Before-and-after scene images
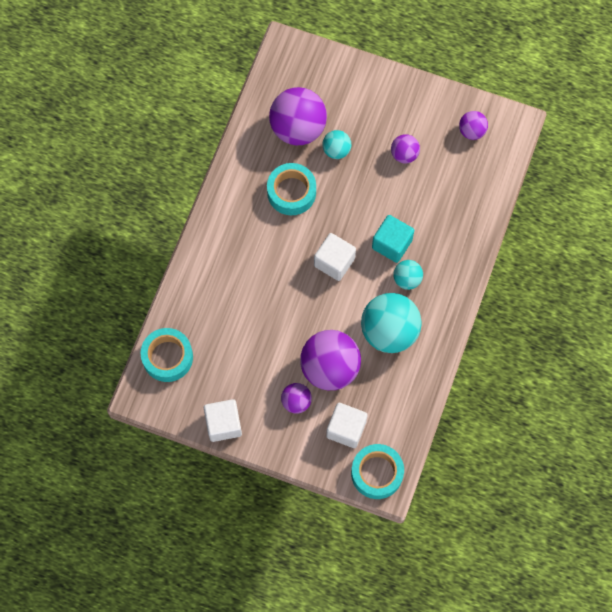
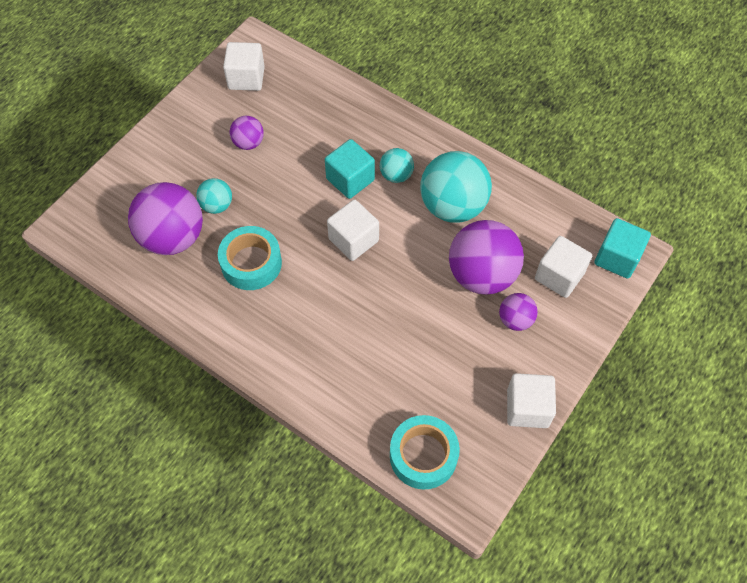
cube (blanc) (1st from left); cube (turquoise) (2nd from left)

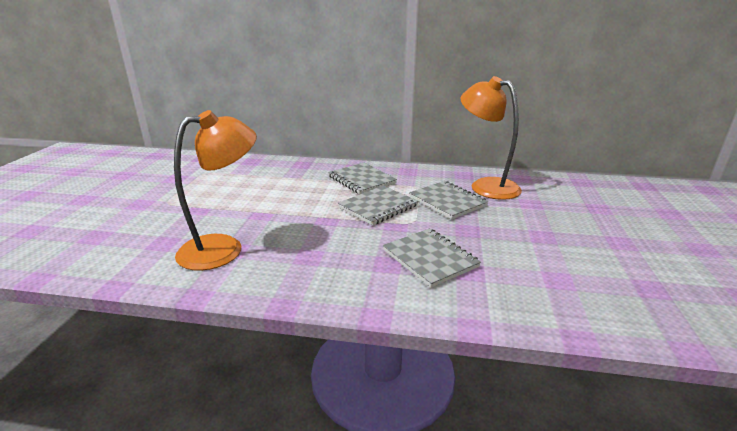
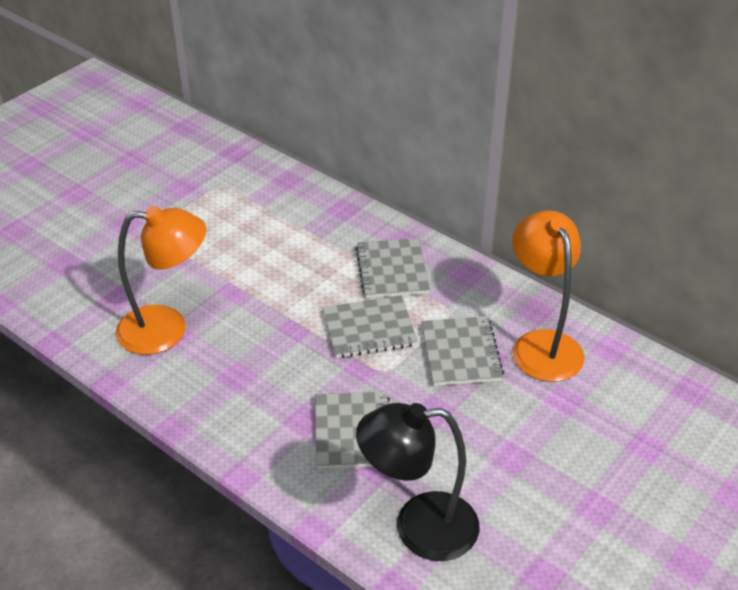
lampe (noir)

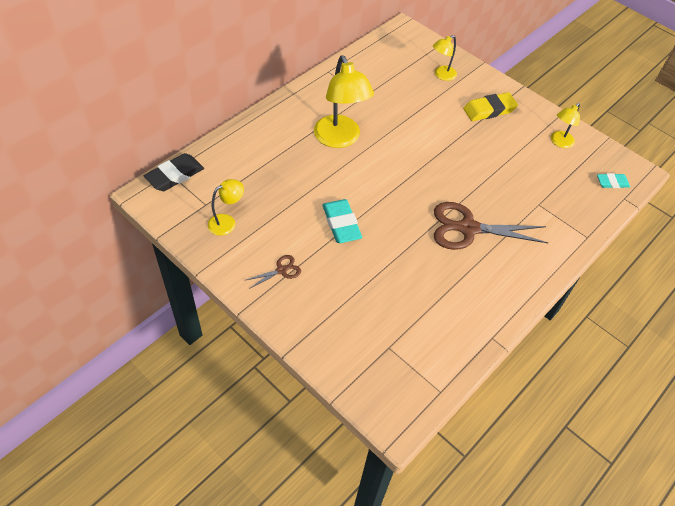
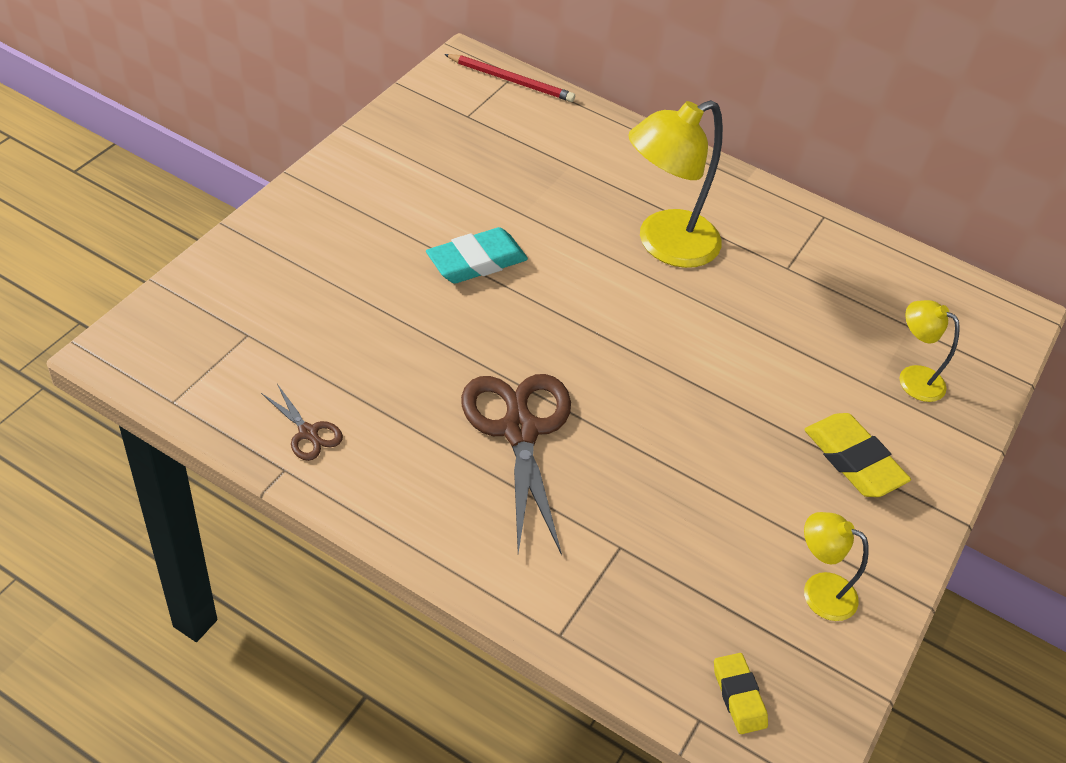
ciseaux (marron) (1st from left); crayon (rouge); gomme (jaune) (1st from left); lampe (jaune) (1st from left in the first image)

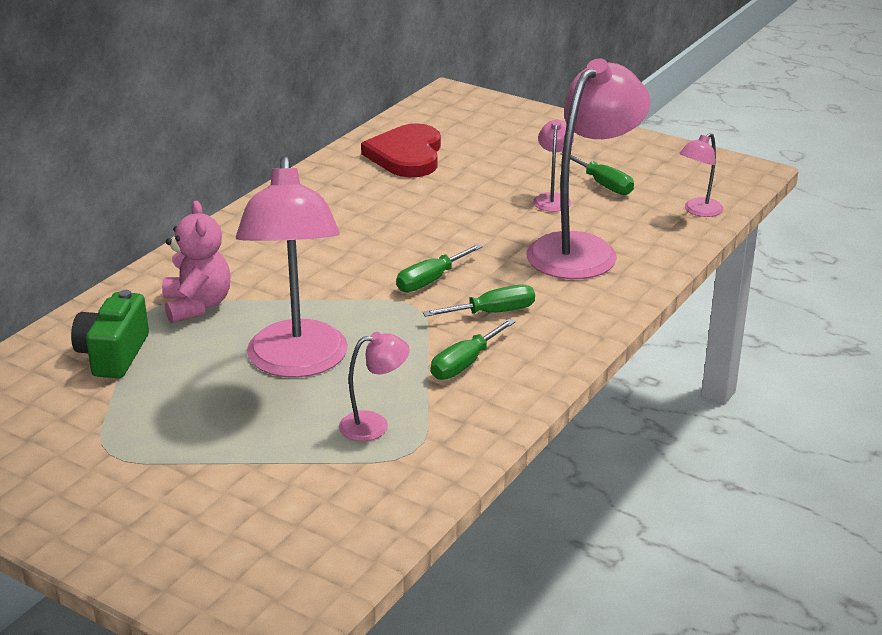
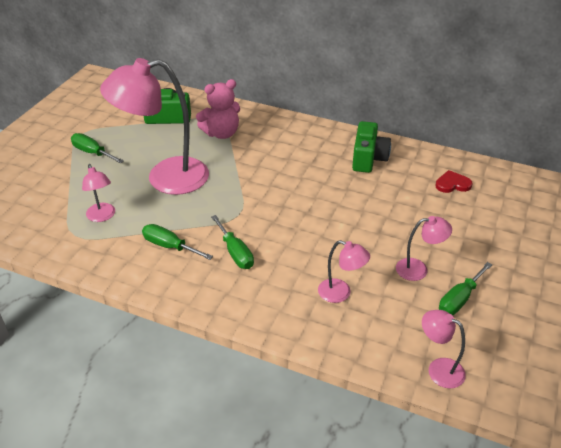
tournevis (vert) (1st from left); lampe (rose) (3rd from left); appareil photo (vert) (2nd from left); cœur (rouge)

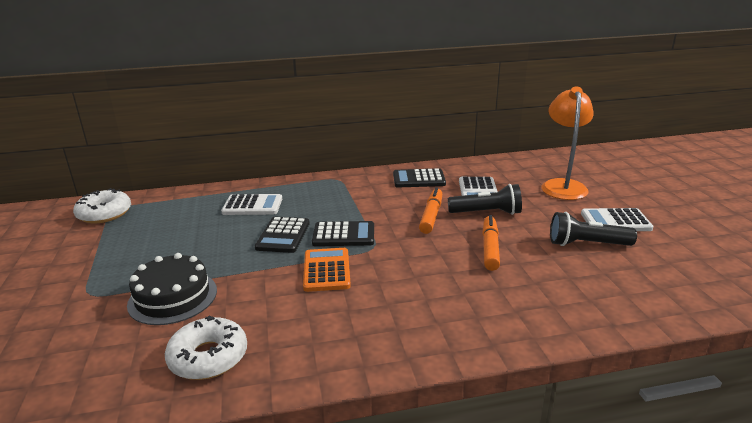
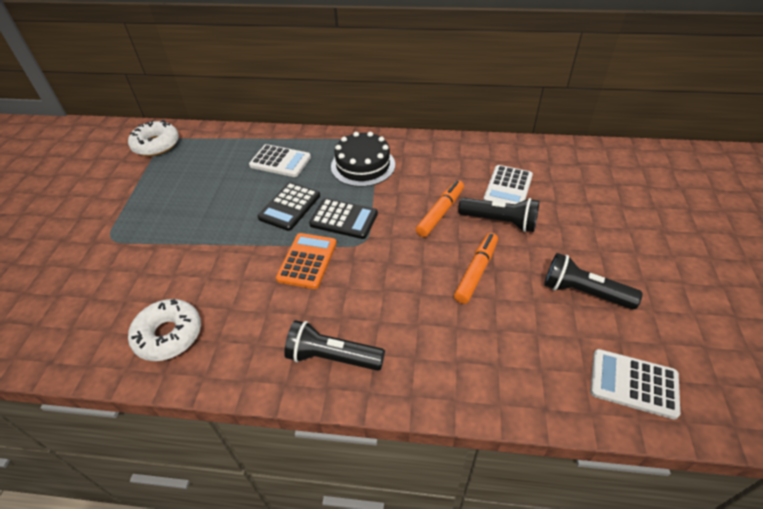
lampe de poche (noir) (1st from left); gâteau (noir); calculatrice (blanc) (3rd from left); calculatrice (noir) (3rd from left in the first image); lampe (orange)

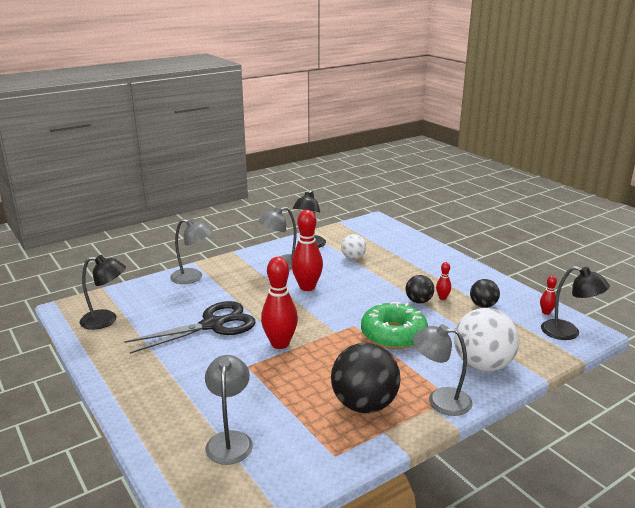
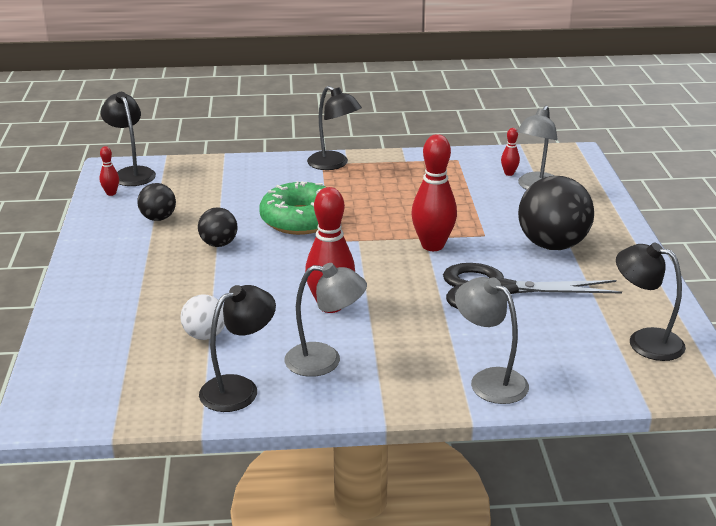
lampe (noir) (3rd from left); quille (rouge) (4th from left); balle (noir) (3rd from left); balle (blanc) (2nd from left in the first image)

**Work required**
Without the pictures, reproduce the entries exactly.

**Solution for this problem**
cube (blanc) (1st from left); cube (turquoise) (2nd from left)

lampe (noir)

ciseaux (marron) (1st from left); crayon (rouge); gomme (jaune) (1st from left); lampe (jaune) (1st from left in the first image)

tournevis (vert) (1st from left); lampe (rose) (3rd from left); appareil photo (vert) (2nd from left); cœur (rouge)

lampe de poche (noir) (1st from left); gâteau (noir); calculatrice (blanc) (3rd from left); calculatrice (noir) (3rd from left in the first image); lampe (orange)

lampe (noir) (3rd from left); quille (rouge) (4th from left); balle (noir) (3rd from left); balle (blanc) (2nd from left in the first image)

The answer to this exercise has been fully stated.